Itemized modification records
------------------------------------------------------------------------
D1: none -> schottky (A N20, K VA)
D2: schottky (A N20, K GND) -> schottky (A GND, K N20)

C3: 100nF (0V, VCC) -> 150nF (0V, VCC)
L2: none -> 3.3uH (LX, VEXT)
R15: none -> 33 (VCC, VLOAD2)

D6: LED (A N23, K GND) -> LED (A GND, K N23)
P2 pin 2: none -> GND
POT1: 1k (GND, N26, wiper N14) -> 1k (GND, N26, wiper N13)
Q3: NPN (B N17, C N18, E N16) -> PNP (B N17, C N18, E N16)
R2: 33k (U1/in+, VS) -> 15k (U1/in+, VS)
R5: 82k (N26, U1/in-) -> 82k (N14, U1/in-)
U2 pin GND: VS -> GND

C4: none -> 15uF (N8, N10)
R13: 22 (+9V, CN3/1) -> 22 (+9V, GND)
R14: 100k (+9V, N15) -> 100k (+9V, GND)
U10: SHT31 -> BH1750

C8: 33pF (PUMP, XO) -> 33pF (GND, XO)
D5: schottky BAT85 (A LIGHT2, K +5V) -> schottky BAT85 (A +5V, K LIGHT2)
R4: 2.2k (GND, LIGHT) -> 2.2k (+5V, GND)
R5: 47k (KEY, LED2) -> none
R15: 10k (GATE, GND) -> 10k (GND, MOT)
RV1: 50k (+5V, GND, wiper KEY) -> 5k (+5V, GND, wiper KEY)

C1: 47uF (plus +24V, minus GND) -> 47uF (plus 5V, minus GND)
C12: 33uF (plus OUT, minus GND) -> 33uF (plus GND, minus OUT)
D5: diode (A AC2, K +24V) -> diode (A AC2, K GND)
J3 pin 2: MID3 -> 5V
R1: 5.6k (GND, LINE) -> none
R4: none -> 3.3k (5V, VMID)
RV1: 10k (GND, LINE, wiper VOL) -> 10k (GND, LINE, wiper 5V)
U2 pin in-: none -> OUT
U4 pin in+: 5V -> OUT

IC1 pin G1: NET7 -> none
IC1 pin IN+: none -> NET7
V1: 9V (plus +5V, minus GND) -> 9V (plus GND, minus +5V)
------------------------------------------------------------------------
Write the data back out verbatim.

D1: none -> schottky (A N20, K VA)
D2: schottky (A N20, K GND) -> schottky (A GND, K N20)

C3: 100nF (0V, VCC) -> 150nF (0V, VCC)
L2: none -> 3.3uH (LX, VEXT)
R15: none -> 33 (VCC, VLOAD2)

D6: LED (A N23, K GND) -> LED (A GND, K N23)
P2 pin 2: none -> GND
POT1: 1k (GND, N26, wiper N14) -> 1k (GND, N26, wiper N13)
Q3: NPN (B N17, C N18, E N16) -> PNP (B N17, C N18, E N16)
R2: 33k (U1/in+, VS) -> 15k (U1/in+, VS)
R5: 82k (N26, U1/in-) -> 82k (N14, U1/in-)
U2 pin GND: VS -> GND

C4: none -> 15uF (N8, N10)
R13: 22 (+9V, CN3/1) -> 22 (+9V, GND)
R14: 100k (+9V, N15) -> 100k (+9V, GND)
U10: SHT31 -> BH1750

C8: 33pF (PUMP, XO) -> 33pF (GND, XO)
D5: schottky BAT85 (A LIGHT2, K +5V) -> schottky BAT85 (A +5V, K LIGHT2)
R4: 2.2k (GND, LIGHT) -> 2.2k (+5V, GND)
R5: 47k (KEY, LED2) -> none
R15: 10k (GATE, GND) -> 10k (GND, MOT)
RV1: 50k (+5V, GND, wiper KEY) -> 5k (+5V, GND, wiper KEY)

C1: 47uF (plus +24V, minus GND) -> 47uF (plus 5V, minus GND)
C12: 33uF (plus OUT, minus GND) -> 33uF (plus GND, minus OUT)
D5: diode (A AC2, K +24V) -> diode (A AC2, K GND)
J3 pin 2: MID3 -> 5V
R1: 5.6k (GND, LINE) -> none
R4: none -> 3.3k (5V, VMID)
RV1: 10k (GND, LINE, wiper VOL) -> 10k (GND, LINE, wiper 5V)
U2 pin in-: none -> OUT
U4 pin in+: 5V -> OUT

IC1 pin G1: NET7 -> none
IC1 pin IN+: none -> NET7
V1: 9V (plus +5V, minus GND) -> 9V (plus GND, minus +5V)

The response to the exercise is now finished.